» Problem details
Reproduce the entries that follow exactly. No picture should appear in the result.

» Supplied data
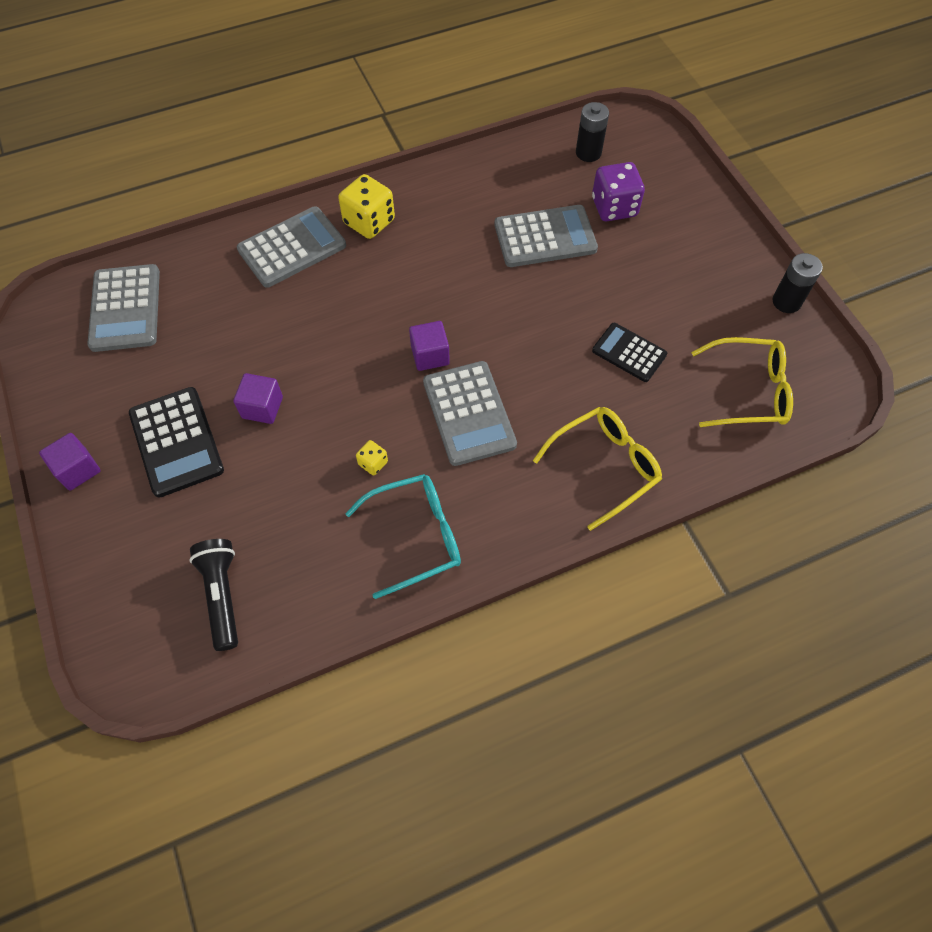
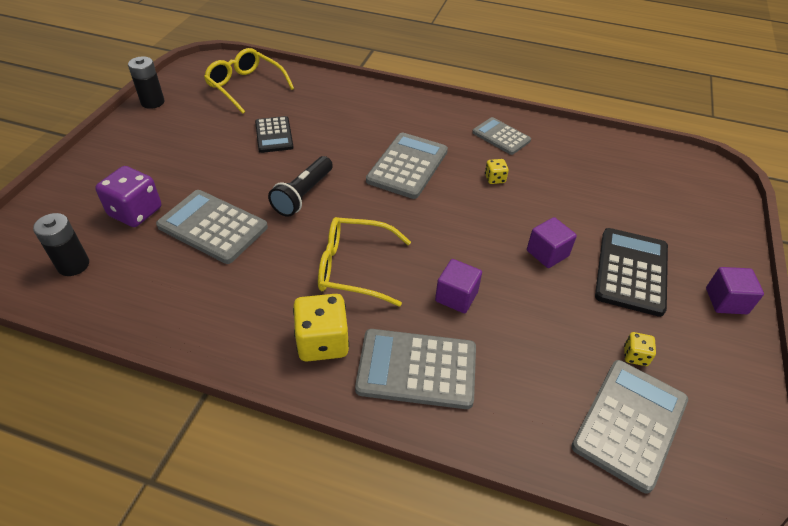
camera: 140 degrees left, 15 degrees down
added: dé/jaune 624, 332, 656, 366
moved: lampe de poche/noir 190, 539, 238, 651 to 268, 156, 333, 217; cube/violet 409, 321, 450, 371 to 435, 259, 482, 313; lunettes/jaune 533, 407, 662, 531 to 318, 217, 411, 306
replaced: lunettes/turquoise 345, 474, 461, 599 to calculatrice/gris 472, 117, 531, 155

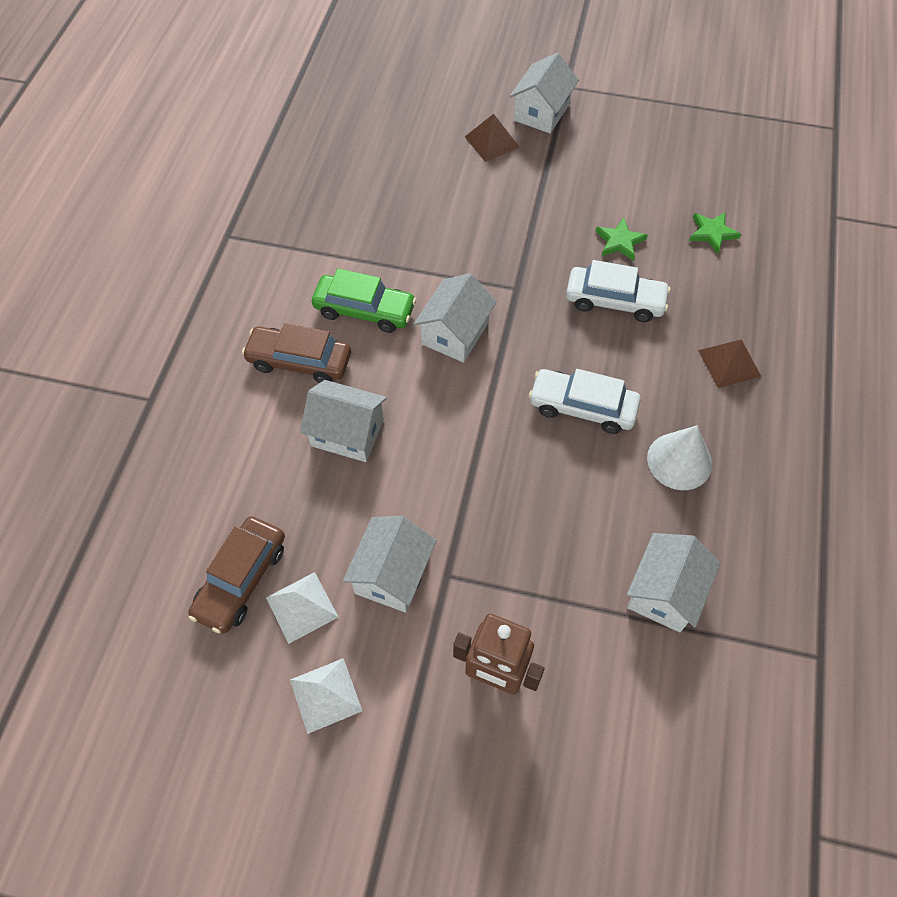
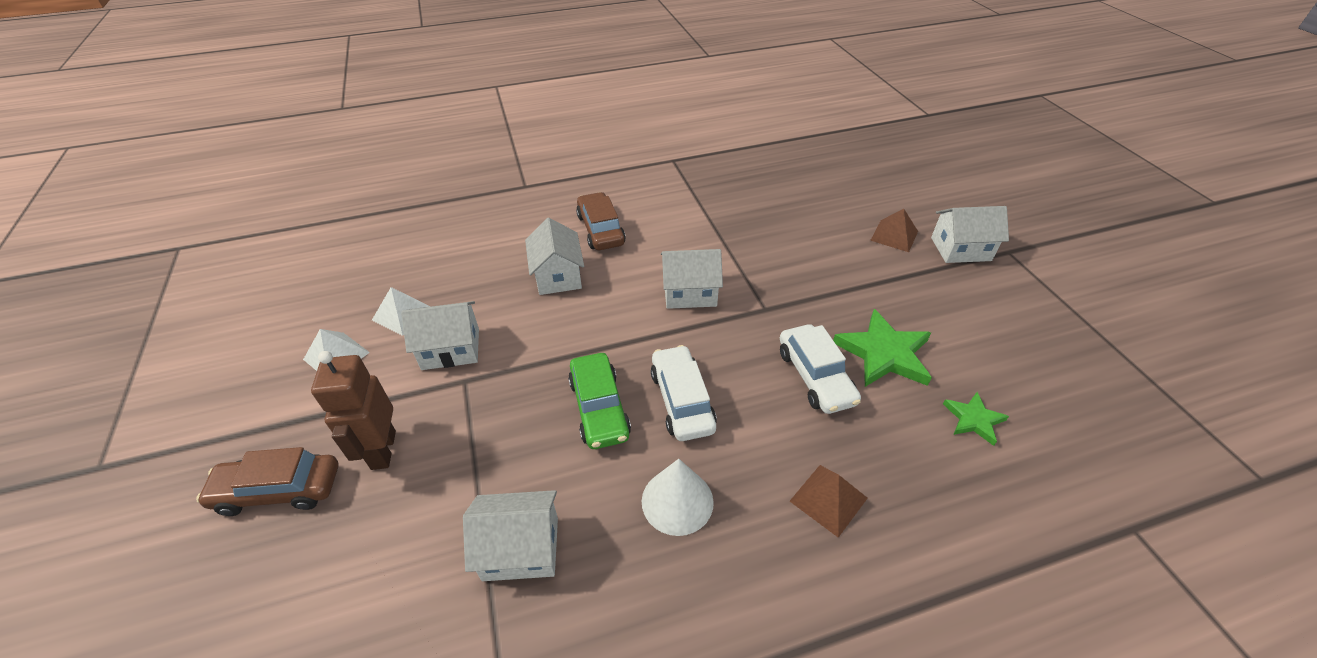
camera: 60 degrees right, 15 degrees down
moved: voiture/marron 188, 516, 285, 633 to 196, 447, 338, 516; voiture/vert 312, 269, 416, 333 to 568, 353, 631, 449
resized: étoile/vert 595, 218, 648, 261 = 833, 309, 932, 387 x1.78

» Result for this exercise
camera: 140 degrees left, 15 degrees down
added: dé/jaune 624, 332, 656, 366
moved: lampe de poche/noir 190, 539, 238, 651 to 268, 156, 333, 217; cube/violet 409, 321, 450, 371 to 435, 259, 482, 313; lunettes/jaune 533, 407, 662, 531 to 318, 217, 411, 306
replaced: lunettes/turquoise 345, 474, 461, 599 to calculatrice/gris 472, 117, 531, 155

camera: 60 degrees right, 15 degrees down
moved: voiture/marron 188, 516, 285, 633 to 196, 447, 338, 516; voiture/vert 312, 269, 416, 333 to 568, 353, 631, 449
resized: étoile/vert 595, 218, 648, 261 = 833, 309, 932, 387 x1.78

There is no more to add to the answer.